(Extracted entries)
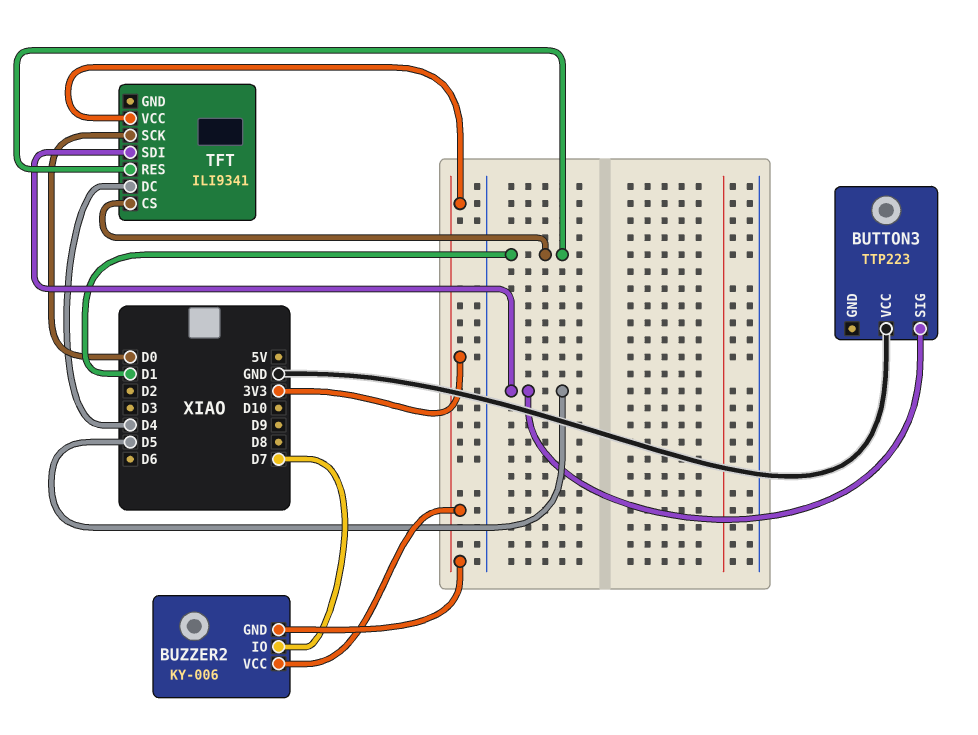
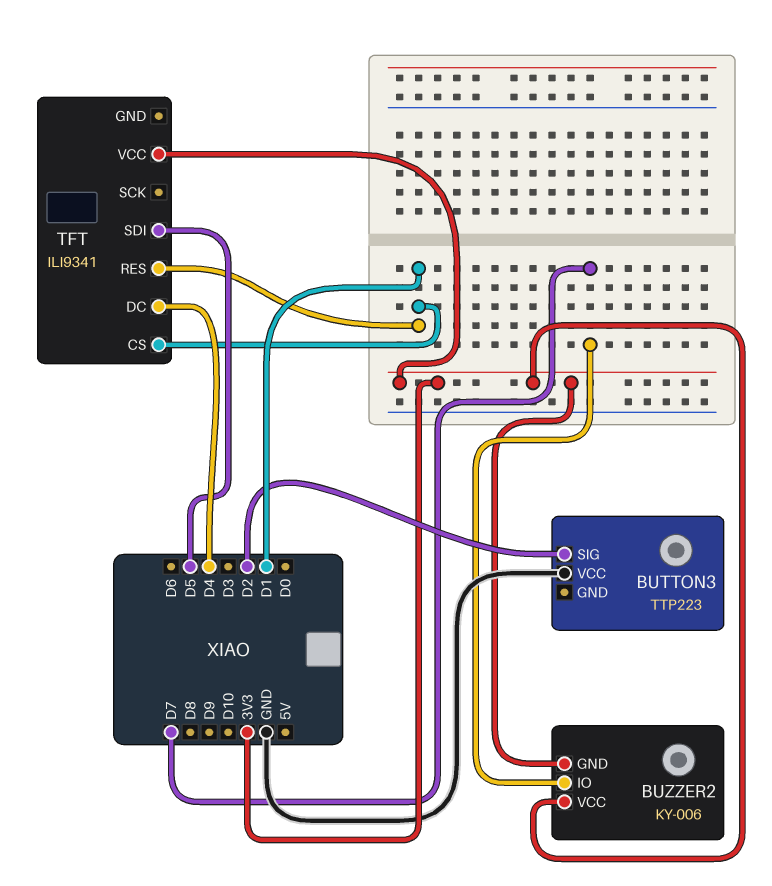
BUTTON3 pin SIG: D5 -> D2
TFT pin SCK: D0 -> none

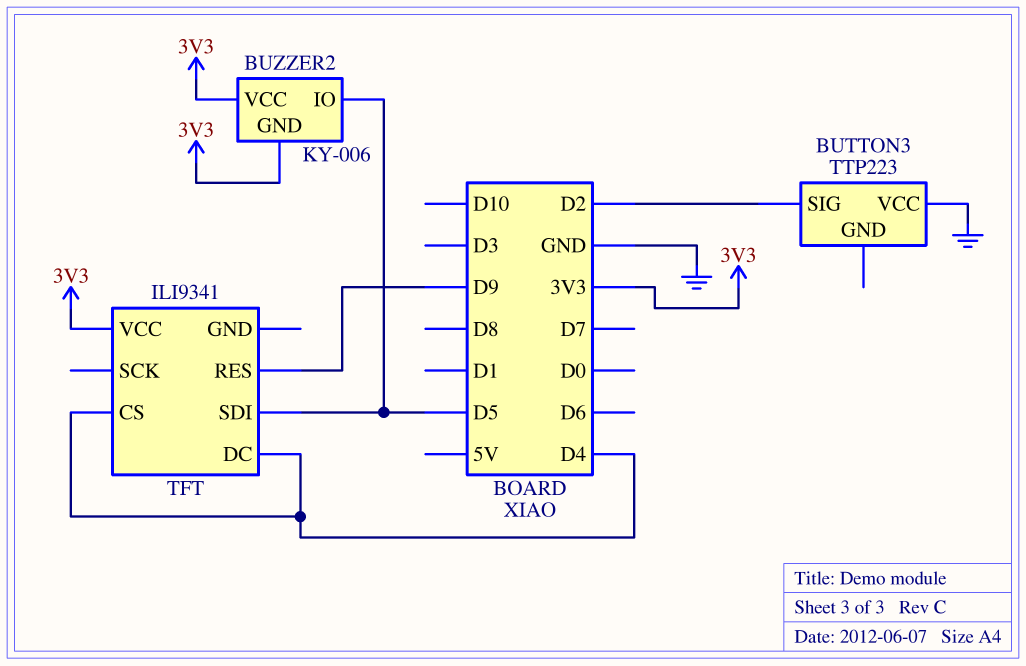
BUZZER2 pin IO: D7 -> D5
TFT pin CS: D1 -> D4
TFT pin RES: D1 -> D9

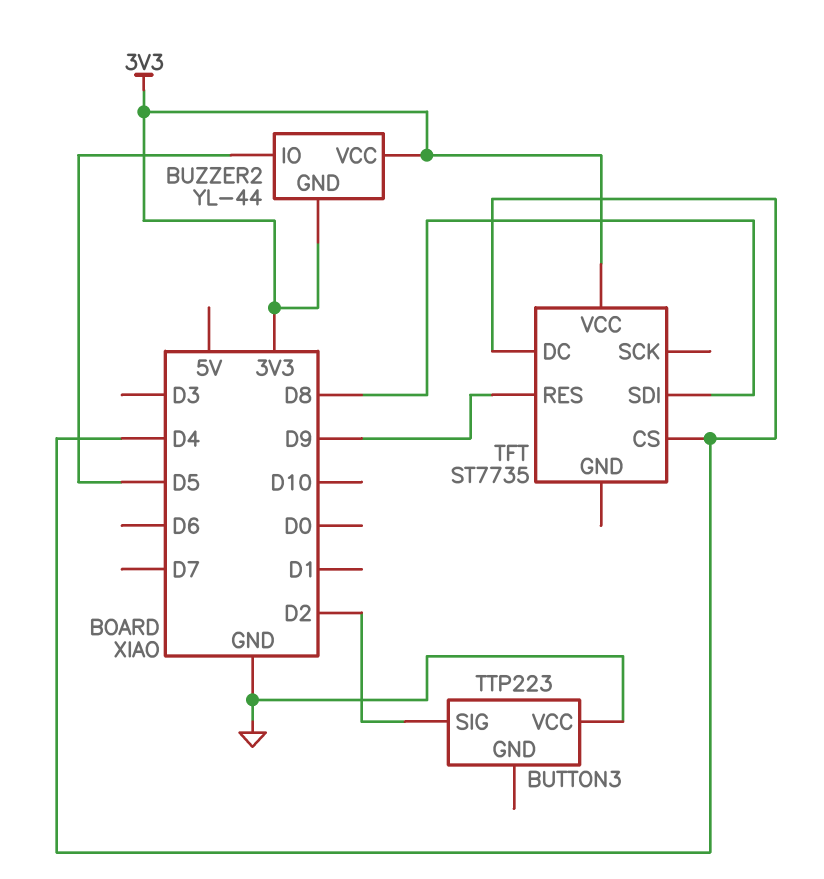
BUZZER2: KY-006 -> YL-44
TFT: ILI9341 -> ST7735
TFT pin SDI: D5 -> D8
(End Extracted entries)
What you have to do:
Only the lines from the one containing "TFT pin RES: D1 -> D9" through the final line of the data are to be written out, exactly as they stand and without pictures.

Answer section:
TFT pin RES: D1 -> D9

BUZZER2: KY-006 -> YL-44
TFT: ILI9341 -> ST7735
TFT pin SDI: D5 -> D8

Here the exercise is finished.